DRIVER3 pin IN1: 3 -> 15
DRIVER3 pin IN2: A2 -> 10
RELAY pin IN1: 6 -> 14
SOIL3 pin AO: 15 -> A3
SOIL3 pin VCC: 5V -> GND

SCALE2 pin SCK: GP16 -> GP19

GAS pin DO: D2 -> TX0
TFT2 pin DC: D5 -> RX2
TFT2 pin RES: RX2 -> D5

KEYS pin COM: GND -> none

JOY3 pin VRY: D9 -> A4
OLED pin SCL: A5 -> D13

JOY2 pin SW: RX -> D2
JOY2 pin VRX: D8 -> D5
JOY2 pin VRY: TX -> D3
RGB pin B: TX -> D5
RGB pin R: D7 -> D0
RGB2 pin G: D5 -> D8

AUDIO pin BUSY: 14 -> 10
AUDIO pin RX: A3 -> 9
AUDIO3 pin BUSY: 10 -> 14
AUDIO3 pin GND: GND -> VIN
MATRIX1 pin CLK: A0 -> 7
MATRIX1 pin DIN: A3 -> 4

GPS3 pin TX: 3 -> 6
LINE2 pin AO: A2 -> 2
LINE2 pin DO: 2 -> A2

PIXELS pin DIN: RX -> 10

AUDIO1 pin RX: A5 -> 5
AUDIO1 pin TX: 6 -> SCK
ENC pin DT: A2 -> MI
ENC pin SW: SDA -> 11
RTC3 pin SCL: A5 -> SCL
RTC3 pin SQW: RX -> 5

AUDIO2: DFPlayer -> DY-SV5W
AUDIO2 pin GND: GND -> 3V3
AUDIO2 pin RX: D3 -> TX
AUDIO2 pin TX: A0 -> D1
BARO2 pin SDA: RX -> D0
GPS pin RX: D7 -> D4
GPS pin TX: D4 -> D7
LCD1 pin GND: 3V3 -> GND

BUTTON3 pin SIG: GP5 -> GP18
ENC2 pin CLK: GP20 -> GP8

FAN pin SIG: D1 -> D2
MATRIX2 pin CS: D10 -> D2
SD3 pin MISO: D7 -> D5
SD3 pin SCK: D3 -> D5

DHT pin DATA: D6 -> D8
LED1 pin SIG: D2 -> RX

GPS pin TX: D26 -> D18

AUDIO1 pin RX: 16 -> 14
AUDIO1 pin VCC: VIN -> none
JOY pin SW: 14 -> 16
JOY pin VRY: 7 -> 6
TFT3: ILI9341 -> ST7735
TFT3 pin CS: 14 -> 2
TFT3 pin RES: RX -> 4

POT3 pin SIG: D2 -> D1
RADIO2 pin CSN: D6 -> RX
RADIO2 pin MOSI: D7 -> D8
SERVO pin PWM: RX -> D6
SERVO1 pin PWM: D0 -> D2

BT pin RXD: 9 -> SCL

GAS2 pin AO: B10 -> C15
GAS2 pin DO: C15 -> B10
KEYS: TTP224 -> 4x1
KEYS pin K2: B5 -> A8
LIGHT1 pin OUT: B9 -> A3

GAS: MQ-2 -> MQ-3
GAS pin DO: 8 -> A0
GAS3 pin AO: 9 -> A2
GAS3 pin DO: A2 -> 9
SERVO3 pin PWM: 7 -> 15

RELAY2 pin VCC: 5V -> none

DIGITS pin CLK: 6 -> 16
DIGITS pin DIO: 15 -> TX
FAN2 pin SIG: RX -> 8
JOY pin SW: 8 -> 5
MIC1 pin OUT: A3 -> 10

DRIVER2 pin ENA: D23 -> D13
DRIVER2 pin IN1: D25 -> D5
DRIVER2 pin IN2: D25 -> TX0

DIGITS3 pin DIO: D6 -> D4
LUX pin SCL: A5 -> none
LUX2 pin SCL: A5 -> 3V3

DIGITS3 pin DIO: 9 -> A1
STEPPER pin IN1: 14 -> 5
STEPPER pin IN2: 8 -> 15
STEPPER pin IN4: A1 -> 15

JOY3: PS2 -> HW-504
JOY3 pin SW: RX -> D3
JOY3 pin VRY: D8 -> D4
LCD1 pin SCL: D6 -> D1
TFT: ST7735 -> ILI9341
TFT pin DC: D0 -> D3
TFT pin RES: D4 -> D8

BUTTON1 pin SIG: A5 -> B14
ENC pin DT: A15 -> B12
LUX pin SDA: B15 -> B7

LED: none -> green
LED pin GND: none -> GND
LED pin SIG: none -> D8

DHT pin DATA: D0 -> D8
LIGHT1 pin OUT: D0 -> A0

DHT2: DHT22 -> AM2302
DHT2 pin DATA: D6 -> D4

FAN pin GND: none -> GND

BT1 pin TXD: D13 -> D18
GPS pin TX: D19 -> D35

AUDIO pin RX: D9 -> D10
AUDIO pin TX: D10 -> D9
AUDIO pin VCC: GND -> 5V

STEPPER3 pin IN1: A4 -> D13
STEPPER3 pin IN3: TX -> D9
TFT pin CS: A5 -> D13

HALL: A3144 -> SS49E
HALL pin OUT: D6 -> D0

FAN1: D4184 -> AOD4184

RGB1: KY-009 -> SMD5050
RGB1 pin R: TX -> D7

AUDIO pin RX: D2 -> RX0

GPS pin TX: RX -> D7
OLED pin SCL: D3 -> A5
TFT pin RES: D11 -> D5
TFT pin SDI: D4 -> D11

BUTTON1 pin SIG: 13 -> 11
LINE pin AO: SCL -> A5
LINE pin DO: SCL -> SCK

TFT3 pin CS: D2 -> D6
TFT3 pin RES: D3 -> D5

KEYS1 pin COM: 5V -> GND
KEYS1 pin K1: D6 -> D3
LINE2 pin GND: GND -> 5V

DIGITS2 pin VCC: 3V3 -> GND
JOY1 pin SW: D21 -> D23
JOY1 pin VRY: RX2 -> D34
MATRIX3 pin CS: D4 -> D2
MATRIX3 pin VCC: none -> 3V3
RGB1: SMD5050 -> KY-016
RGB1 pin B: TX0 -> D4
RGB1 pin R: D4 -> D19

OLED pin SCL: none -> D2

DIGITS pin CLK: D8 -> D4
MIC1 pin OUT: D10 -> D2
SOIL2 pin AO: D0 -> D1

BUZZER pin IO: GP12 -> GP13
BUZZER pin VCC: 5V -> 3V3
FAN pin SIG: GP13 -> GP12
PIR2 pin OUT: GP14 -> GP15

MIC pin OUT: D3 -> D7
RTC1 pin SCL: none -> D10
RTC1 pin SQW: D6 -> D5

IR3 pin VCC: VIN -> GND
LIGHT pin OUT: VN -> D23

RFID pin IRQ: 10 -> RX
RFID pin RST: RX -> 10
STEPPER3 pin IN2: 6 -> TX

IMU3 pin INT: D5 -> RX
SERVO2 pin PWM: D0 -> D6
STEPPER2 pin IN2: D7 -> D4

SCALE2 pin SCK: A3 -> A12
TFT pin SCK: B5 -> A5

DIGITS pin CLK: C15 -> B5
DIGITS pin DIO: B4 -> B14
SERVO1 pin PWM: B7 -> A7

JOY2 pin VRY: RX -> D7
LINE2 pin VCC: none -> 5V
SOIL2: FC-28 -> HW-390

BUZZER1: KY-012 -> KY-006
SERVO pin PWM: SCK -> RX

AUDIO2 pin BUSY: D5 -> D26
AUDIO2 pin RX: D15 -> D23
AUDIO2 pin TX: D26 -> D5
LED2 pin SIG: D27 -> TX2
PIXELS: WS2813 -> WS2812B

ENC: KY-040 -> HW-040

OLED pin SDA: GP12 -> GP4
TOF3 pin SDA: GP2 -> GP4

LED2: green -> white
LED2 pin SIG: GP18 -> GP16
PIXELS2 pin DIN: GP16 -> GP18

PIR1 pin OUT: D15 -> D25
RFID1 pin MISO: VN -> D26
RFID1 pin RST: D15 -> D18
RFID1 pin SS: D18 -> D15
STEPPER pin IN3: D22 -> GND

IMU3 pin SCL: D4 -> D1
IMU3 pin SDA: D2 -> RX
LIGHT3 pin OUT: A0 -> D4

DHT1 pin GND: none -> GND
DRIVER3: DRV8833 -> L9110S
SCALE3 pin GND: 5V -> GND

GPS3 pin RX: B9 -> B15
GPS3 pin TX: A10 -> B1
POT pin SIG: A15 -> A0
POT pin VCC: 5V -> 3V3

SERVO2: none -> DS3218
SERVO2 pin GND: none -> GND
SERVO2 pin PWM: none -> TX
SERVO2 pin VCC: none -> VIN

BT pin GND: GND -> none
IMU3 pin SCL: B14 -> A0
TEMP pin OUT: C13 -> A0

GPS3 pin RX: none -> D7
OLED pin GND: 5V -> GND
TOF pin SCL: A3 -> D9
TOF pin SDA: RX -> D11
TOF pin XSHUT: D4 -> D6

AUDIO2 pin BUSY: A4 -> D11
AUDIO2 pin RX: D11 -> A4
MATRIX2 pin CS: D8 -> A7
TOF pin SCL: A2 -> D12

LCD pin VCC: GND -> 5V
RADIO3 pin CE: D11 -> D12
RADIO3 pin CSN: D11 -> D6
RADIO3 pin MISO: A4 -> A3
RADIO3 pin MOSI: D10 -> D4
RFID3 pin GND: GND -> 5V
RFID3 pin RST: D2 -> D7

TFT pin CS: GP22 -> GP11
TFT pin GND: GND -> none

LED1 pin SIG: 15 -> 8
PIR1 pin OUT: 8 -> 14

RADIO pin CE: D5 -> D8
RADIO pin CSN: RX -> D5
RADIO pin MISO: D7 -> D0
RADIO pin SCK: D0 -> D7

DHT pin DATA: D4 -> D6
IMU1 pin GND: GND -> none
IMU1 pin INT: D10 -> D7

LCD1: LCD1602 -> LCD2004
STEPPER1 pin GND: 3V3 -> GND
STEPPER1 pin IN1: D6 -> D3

————

▶ Exercise requirements
What you write should match, character for character, the lines from the one with "PIR1 pin OUT: 8 -> 14" to the end of the data, both included.

▶ Solution for this problem
PIR1 pin OUT: 8 -> 14

RADIO pin CE: D5 -> D8
RADIO pin CSN: RX -> D5
RADIO pin MISO: D7 -> D0
RADIO pin SCK: D0 -> D7

DHT pin DATA: D4 -> D6
IMU1 pin GND: GND -> none
IMU1 pin INT: D10 -> D7

LCD1: LCD1602 -> LCD2004
STEPPER1 pin GND: 3V3 -> GND
STEPPER1 pin IN1: D6 -> D3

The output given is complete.